-- RECORDS FOR THE TASK follows --

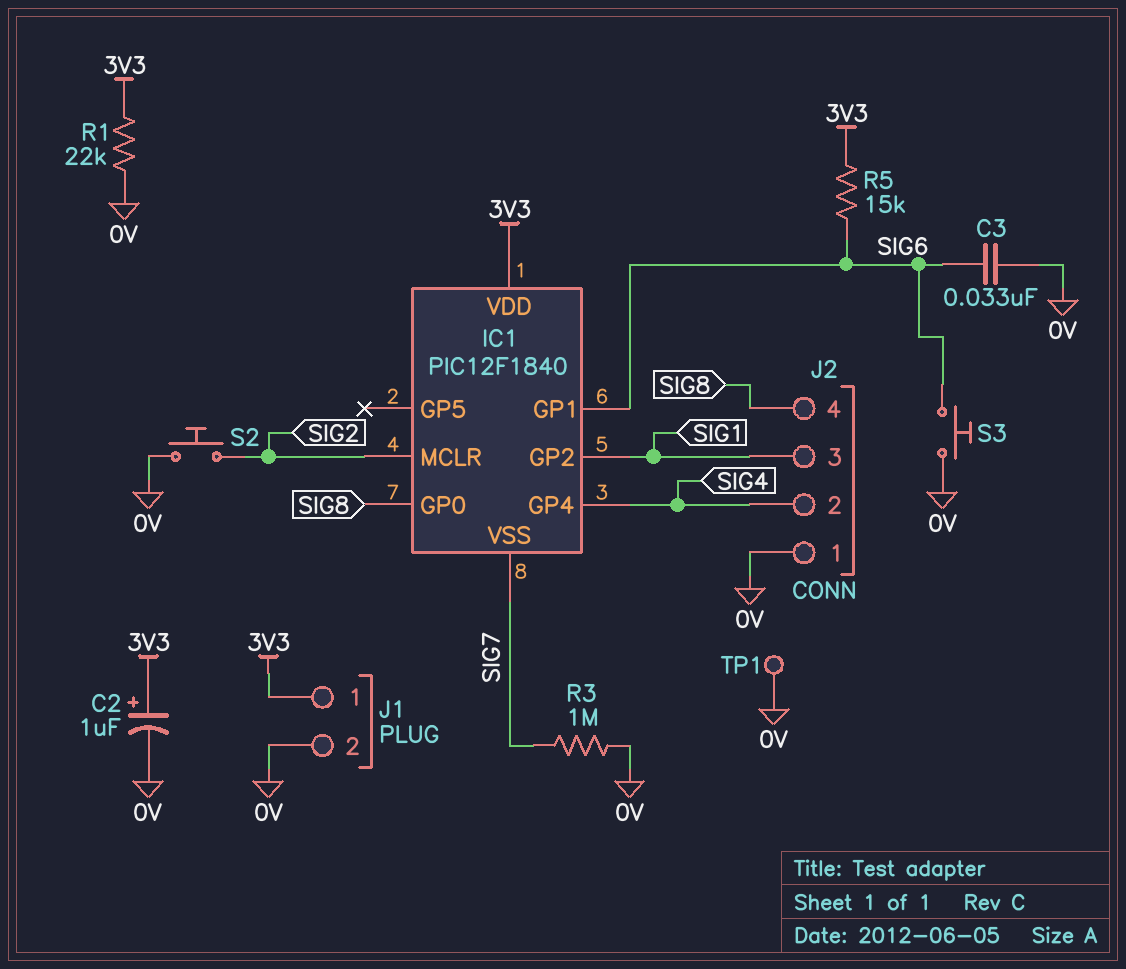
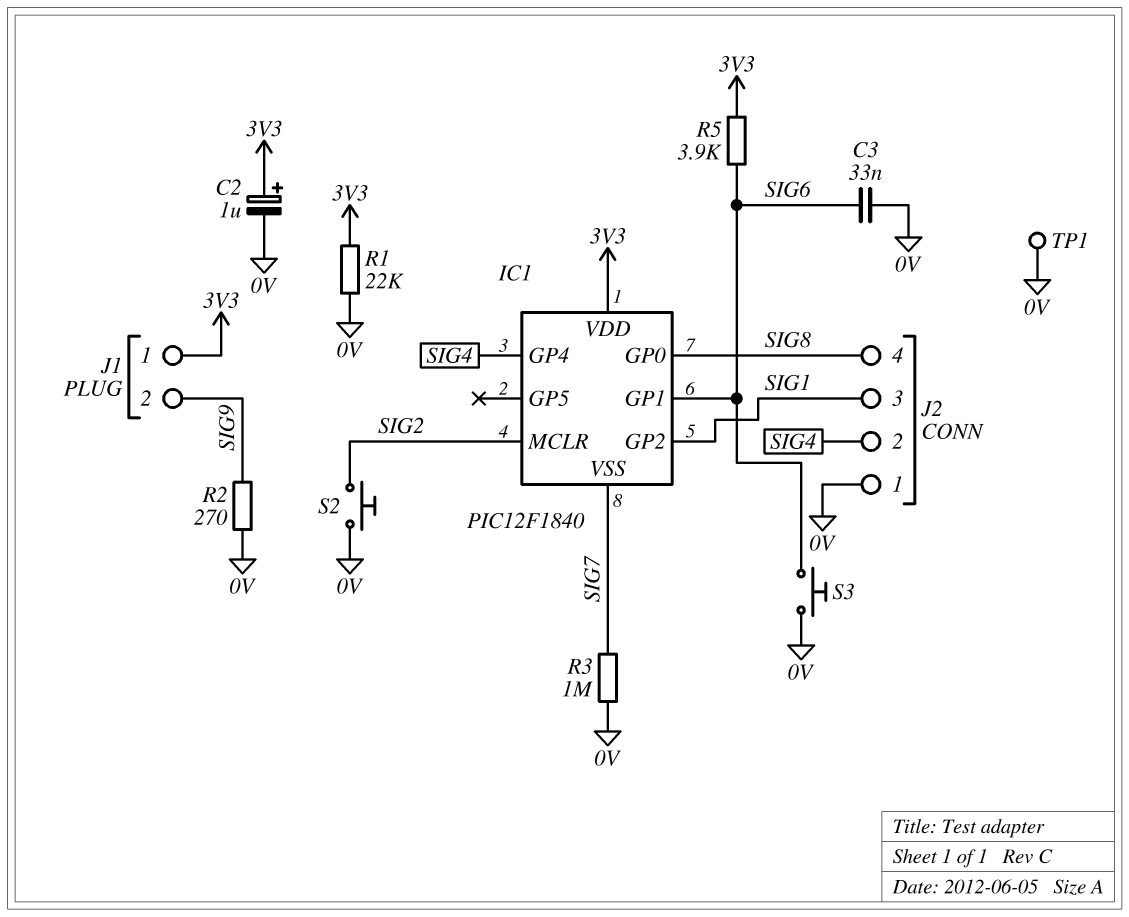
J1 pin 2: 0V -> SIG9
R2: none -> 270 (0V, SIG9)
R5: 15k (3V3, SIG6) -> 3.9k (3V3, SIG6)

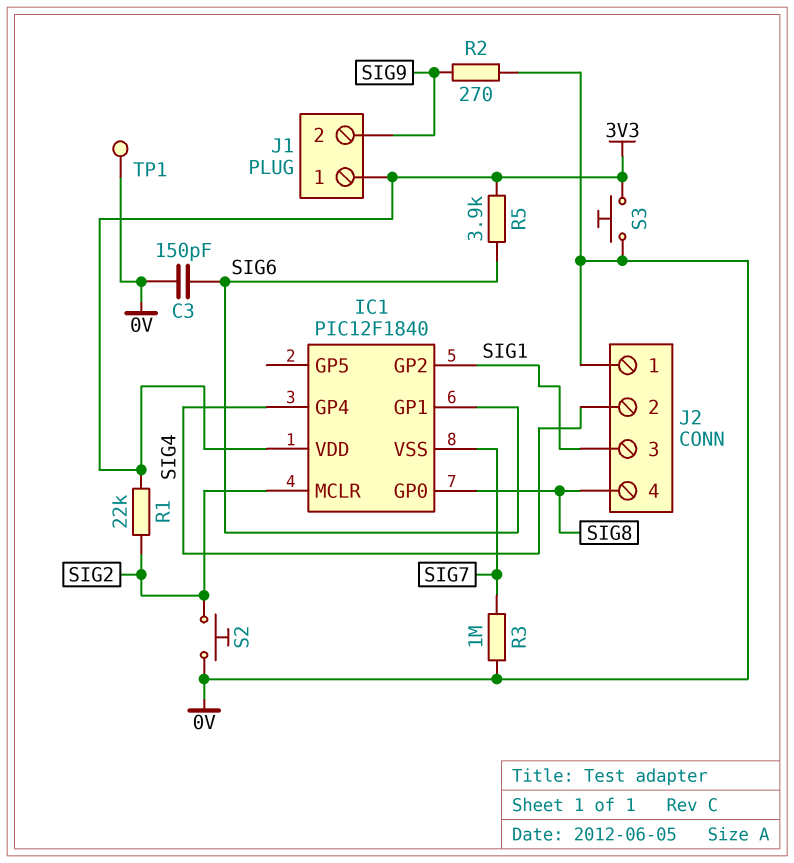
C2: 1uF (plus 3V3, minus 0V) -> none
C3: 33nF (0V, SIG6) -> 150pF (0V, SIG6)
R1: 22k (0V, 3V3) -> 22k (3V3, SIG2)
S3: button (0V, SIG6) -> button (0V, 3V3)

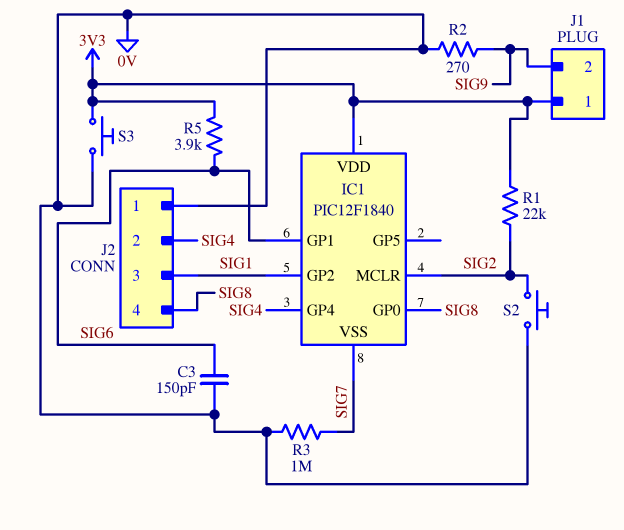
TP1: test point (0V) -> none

-- RECORDS FOR THE TASK concluded --

**TRY IT:**
Reproduce each line of the records exactly and exclude any images.

**EXERCISE SOLUTION:**
J1 pin 2: 0V -> SIG9
R2: none -> 270 (0V, SIG9)
R5: 15k (3V3, SIG6) -> 3.9k (3V3, SIG6)

C2: 1uF (plus 3V3, minus 0V) -> none
C3: 33nF (0V, SIG6) -> 150pF (0V, SIG6)
R1: 22k (0V, 3V3) -> 22k (3V3, SIG2)
S3: button (0V, SIG6) -> button (0V, 3V3)

TP1: test point (0V) -> none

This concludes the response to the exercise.